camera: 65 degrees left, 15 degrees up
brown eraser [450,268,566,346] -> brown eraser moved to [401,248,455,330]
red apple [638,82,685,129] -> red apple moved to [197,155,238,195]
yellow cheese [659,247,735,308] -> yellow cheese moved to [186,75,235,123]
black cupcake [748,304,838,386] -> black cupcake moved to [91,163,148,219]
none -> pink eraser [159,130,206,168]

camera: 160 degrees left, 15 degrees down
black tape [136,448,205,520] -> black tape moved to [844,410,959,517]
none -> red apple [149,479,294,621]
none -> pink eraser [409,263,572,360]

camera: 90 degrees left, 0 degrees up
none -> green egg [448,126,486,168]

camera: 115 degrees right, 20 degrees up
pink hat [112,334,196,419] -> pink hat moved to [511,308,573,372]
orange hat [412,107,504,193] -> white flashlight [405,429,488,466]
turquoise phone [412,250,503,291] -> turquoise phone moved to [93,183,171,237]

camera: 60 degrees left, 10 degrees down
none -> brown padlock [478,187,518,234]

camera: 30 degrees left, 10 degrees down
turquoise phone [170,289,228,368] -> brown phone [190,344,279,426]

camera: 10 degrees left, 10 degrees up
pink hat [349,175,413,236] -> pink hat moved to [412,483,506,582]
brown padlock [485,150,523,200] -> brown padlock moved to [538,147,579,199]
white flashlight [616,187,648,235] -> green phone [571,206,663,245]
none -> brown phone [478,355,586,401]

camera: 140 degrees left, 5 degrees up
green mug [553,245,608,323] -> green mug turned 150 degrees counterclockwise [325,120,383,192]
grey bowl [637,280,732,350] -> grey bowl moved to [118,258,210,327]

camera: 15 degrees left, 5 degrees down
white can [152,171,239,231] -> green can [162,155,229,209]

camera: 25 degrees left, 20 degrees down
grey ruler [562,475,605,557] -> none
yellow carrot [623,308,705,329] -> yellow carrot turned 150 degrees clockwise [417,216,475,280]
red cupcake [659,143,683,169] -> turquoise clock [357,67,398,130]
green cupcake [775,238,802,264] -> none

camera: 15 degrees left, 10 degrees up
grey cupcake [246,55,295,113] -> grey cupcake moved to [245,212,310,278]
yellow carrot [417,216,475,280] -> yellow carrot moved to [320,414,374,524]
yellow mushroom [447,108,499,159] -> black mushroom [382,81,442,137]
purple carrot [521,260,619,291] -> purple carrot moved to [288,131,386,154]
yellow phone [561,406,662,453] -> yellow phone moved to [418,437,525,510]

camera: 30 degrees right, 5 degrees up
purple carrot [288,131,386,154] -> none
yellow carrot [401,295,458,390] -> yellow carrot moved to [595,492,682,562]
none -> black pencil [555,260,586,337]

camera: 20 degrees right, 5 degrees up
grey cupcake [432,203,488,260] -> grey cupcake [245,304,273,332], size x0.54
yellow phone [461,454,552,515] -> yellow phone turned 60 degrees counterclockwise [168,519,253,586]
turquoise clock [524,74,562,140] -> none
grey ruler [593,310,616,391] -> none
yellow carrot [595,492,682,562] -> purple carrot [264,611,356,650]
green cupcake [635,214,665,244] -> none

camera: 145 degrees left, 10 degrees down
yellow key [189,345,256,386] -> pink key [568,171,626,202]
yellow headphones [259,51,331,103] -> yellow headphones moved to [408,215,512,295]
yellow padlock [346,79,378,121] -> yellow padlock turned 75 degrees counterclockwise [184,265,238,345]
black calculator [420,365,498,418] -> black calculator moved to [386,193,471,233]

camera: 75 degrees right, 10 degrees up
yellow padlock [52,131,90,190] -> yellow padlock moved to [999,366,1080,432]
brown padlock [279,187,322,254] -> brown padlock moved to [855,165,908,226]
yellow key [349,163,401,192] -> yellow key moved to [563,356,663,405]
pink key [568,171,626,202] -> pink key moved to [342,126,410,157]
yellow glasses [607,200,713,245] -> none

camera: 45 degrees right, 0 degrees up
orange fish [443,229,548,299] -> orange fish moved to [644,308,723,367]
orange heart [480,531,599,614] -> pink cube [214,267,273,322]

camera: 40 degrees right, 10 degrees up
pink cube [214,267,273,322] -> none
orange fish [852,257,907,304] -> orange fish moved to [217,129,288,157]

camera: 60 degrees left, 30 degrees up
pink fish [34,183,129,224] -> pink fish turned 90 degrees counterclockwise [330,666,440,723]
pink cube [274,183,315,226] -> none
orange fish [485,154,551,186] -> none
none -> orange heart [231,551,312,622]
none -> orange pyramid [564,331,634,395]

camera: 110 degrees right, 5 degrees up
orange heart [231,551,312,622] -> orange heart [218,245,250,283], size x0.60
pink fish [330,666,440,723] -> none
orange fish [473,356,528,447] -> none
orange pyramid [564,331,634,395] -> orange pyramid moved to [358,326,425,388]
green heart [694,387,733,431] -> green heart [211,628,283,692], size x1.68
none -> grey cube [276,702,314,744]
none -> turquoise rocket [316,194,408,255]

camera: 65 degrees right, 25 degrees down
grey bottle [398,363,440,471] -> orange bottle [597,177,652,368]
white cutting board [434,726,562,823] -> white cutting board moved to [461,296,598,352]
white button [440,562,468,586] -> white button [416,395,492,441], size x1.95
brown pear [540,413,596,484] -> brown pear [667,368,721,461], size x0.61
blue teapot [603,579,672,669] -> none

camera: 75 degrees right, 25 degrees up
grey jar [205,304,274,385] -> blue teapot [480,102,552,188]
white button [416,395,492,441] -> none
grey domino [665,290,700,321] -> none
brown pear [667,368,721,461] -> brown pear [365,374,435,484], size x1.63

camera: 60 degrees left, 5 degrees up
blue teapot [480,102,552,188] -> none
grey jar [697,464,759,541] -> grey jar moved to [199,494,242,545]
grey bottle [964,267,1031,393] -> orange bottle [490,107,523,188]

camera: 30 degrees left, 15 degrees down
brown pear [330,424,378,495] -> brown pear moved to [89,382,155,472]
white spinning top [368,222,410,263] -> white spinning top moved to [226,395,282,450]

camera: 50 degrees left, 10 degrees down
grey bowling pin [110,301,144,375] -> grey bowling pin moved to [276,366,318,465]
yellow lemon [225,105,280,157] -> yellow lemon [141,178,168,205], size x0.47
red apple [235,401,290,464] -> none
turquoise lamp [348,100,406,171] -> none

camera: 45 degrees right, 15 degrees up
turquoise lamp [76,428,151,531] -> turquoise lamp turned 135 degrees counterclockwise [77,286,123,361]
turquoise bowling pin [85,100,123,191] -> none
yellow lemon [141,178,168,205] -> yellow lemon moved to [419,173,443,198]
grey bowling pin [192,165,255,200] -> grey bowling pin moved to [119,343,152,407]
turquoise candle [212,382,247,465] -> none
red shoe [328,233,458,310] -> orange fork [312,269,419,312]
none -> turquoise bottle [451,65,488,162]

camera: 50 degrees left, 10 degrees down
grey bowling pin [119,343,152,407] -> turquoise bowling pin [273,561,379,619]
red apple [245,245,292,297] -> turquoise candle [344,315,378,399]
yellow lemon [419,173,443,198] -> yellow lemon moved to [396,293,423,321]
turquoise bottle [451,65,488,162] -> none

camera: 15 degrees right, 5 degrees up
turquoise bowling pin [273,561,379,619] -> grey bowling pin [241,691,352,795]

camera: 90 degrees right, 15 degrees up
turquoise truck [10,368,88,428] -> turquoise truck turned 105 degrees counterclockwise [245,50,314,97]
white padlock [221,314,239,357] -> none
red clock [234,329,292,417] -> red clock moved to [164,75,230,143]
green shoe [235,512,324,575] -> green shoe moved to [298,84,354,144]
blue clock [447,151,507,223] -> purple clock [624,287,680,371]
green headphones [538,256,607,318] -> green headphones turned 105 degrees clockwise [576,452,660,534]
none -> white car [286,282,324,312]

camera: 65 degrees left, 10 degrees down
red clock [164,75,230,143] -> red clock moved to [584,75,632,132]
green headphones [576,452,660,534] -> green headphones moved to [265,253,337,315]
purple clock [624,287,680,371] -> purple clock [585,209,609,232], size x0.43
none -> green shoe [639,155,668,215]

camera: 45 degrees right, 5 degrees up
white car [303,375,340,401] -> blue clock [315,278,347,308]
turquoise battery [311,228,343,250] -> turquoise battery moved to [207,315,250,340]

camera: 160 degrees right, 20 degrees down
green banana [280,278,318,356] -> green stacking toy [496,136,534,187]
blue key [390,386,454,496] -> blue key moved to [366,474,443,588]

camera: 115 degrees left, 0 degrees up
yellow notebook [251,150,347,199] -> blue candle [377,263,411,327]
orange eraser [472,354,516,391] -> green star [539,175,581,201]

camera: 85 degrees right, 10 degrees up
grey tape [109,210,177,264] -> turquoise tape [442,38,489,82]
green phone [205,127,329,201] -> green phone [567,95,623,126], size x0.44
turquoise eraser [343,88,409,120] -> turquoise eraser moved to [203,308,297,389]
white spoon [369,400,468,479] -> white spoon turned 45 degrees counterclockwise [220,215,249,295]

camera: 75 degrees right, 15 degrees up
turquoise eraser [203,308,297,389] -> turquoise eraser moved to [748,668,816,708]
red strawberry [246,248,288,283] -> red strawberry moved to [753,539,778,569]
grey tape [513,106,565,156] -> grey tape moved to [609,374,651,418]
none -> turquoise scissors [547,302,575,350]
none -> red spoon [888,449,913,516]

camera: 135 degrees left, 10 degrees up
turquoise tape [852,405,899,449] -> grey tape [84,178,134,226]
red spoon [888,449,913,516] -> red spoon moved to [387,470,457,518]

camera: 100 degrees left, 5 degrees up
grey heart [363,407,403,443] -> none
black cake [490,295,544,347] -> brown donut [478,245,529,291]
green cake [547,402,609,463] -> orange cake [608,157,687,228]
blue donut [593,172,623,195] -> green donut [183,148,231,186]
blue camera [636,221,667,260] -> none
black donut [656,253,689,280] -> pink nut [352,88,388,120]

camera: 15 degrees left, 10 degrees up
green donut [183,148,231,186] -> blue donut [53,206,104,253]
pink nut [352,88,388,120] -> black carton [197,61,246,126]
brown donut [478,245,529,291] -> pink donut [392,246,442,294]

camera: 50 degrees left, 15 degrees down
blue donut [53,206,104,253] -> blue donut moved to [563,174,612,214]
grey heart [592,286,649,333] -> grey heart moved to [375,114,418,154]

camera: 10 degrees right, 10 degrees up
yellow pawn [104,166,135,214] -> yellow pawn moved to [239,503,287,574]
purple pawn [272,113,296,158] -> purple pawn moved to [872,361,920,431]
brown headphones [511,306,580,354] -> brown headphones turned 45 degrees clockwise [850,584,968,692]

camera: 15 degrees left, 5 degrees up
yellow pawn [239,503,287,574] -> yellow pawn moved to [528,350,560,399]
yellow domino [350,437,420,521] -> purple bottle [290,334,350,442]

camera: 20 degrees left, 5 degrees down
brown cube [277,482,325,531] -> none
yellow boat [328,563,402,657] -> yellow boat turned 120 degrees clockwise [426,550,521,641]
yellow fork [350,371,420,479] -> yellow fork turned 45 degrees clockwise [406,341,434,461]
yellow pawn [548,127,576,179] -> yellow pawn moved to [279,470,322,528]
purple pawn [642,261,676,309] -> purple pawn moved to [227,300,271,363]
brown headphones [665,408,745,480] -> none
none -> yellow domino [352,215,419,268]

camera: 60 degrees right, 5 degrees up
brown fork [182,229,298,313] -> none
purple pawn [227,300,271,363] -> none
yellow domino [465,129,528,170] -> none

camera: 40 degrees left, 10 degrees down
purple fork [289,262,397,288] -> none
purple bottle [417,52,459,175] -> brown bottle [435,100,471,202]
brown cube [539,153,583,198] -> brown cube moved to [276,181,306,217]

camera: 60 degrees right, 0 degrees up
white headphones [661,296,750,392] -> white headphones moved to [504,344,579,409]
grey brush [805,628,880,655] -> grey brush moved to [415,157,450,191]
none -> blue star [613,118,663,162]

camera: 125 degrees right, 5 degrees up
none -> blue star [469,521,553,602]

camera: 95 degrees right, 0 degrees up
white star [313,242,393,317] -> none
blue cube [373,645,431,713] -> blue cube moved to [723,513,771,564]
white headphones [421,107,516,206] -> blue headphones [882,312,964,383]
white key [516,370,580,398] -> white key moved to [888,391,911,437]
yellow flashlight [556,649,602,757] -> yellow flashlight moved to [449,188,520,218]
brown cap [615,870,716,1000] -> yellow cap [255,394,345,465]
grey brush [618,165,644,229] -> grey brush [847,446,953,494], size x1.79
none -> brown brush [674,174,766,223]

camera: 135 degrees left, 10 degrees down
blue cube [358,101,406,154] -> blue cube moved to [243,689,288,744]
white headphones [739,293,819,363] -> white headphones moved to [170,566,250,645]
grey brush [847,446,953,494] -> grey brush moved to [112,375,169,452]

══════════

= How to complete this task =
Everything from the line with "pink hat [112,334,196,419]" through the line with "turquoise phone [170,289,228,368]" should be written out exactly as it appears above, end lines included, and nothing outside that range.

= Finished exercise =
pink hat [112,334,196,419] -> pink hat moved to [511,308,573,372]
orange hat [412,107,504,193] -> white flashlight [405,429,488,466]
turquoise phone [412,250,503,291] -> turquoise phone moved to [93,183,171,237]

camera: 60 degrees left, 10 degrees down
none -> brown padlock [478,187,518,234]

camera: 30 degrees left, 10 degrees down
turquoise phone [170,289,228,368] -> brown phone [190,344,279,426]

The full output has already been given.